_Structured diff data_
━━━━━━
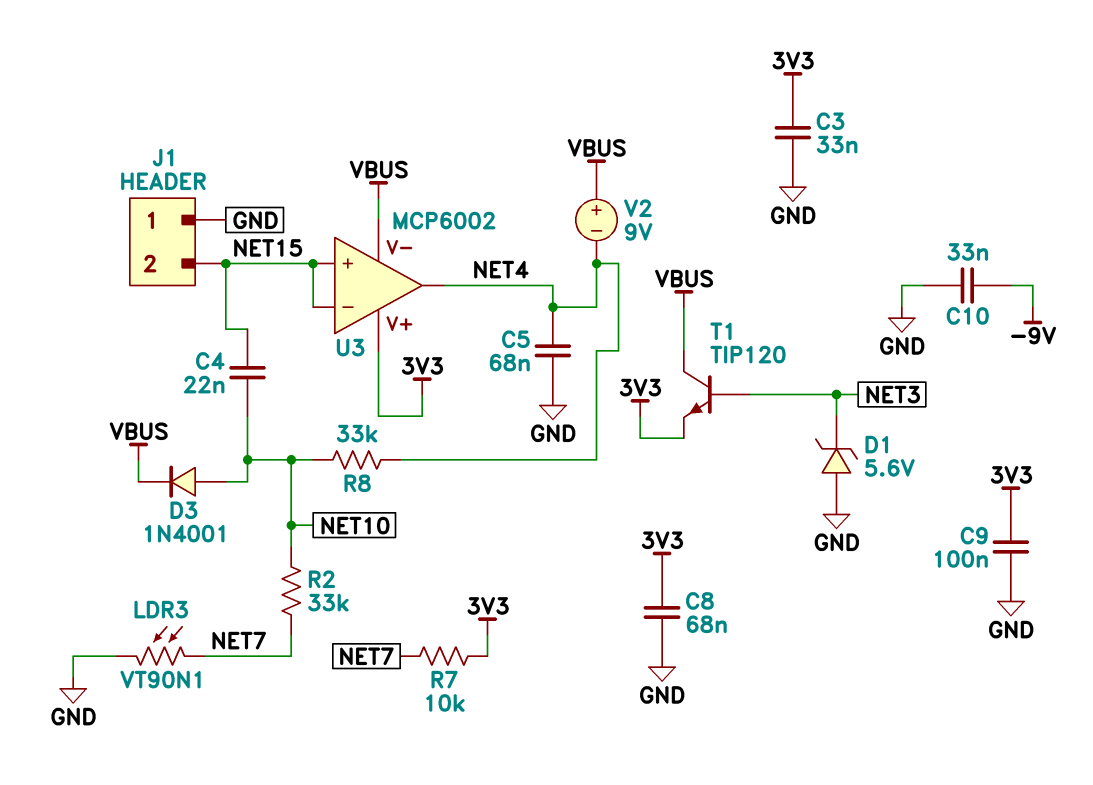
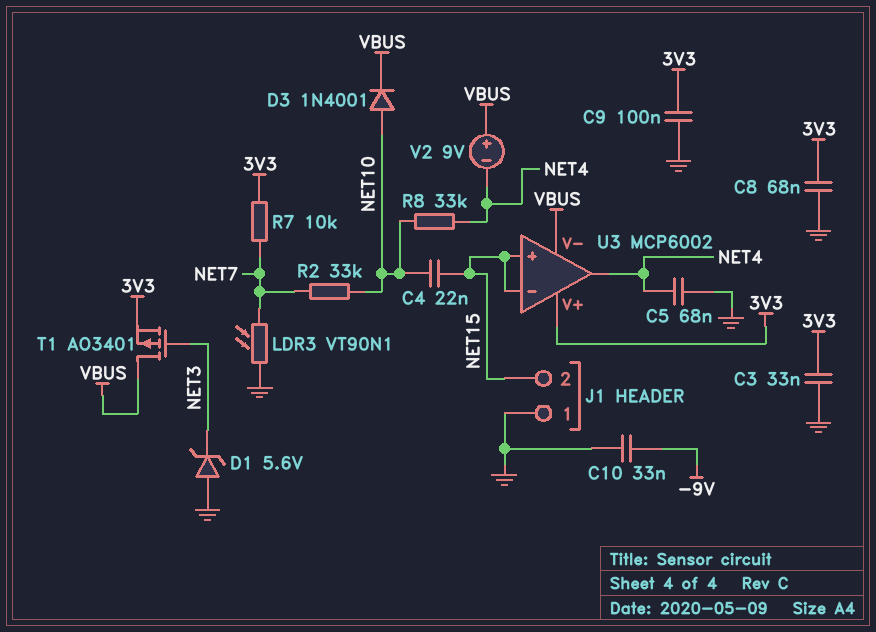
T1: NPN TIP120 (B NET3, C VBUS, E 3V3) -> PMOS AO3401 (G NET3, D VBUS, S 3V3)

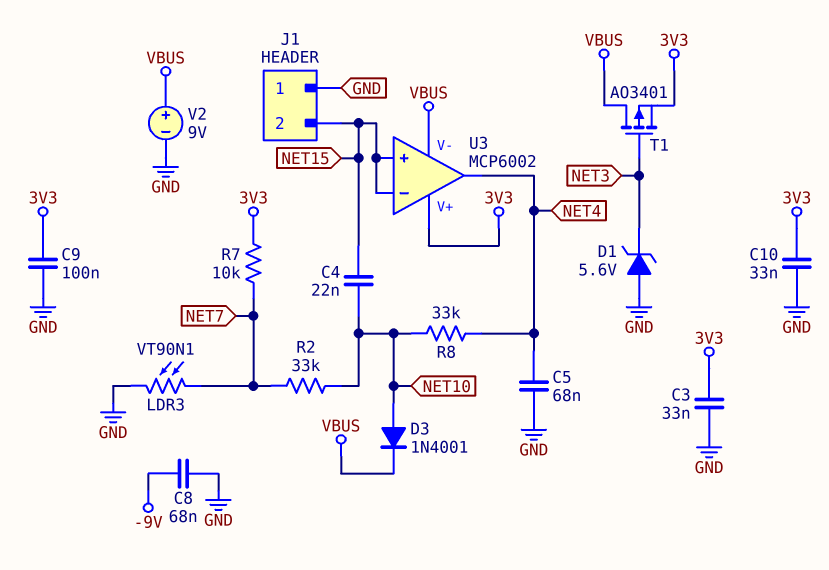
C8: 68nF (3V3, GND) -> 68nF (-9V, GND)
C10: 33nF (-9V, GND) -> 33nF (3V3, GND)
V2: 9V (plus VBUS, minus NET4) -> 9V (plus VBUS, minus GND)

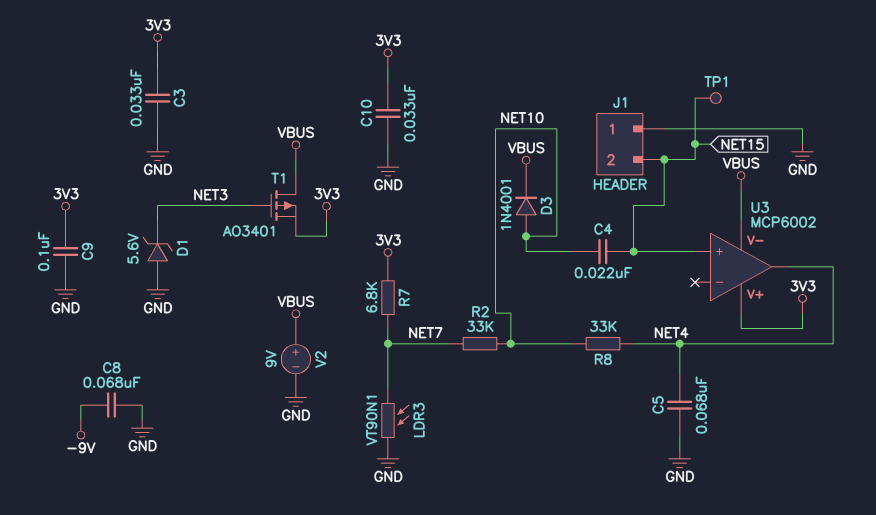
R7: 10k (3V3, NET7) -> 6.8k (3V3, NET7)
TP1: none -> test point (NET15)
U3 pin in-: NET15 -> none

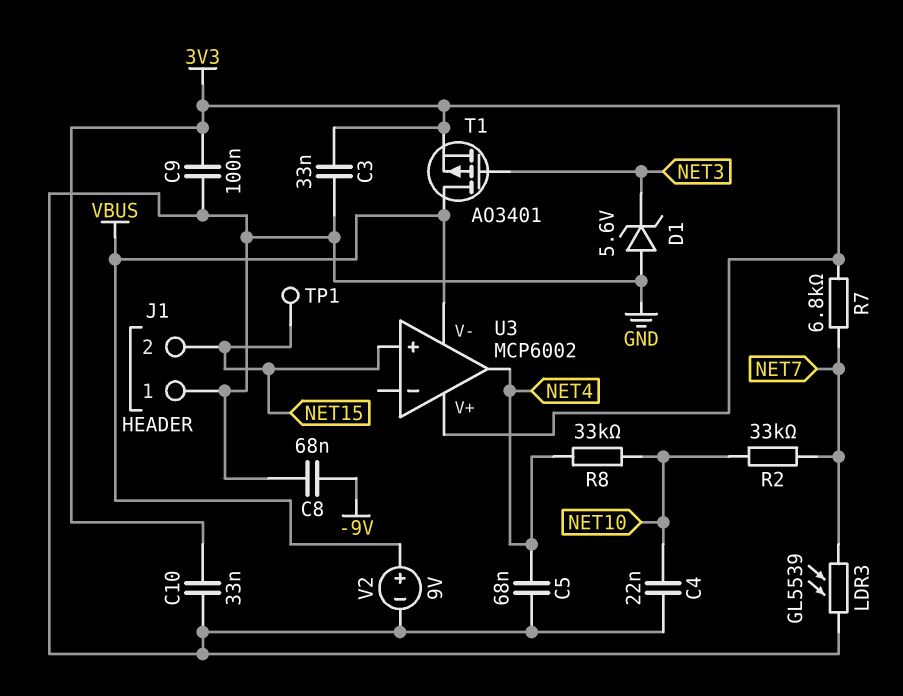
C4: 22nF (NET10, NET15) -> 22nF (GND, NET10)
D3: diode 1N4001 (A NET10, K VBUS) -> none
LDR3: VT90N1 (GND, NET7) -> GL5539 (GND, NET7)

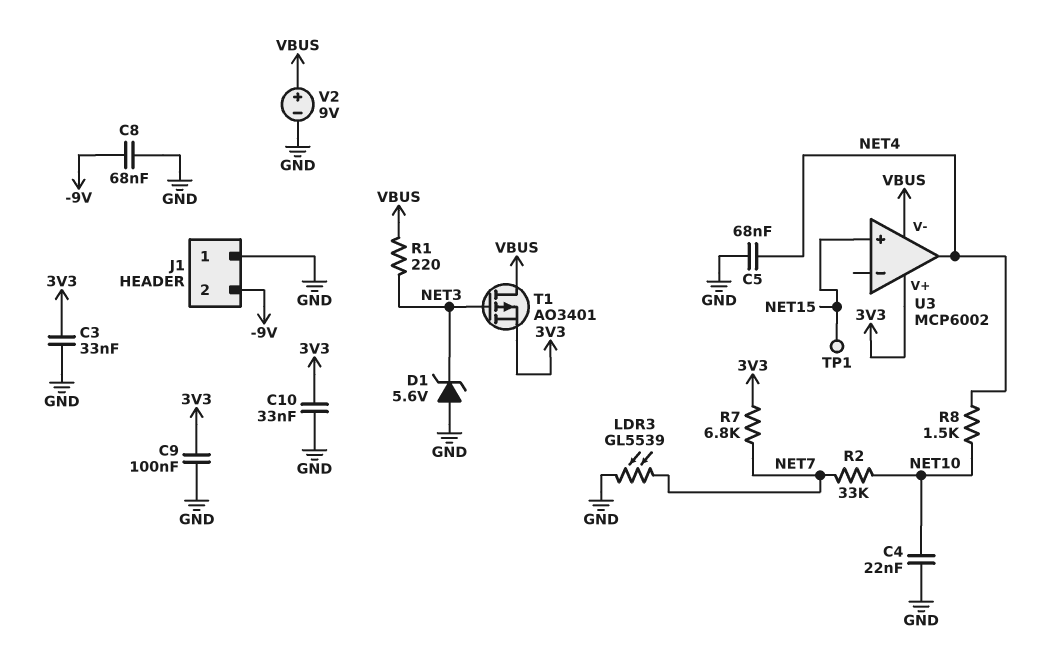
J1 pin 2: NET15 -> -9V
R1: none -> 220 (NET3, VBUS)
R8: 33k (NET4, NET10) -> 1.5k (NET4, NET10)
━━━━━━
_TASK TO CARRY OUT_
The required answer is each line of the data in which the word "none" appears.

_ANSWER FOR THIS EXERCISE_
TP1: none -> test point (NET15)
U3 pin in-: NET15 -> none
D3: diode 1N4001 (A NET10, K VBUS) -> none
R1: none -> 220 (NET3, VBUS)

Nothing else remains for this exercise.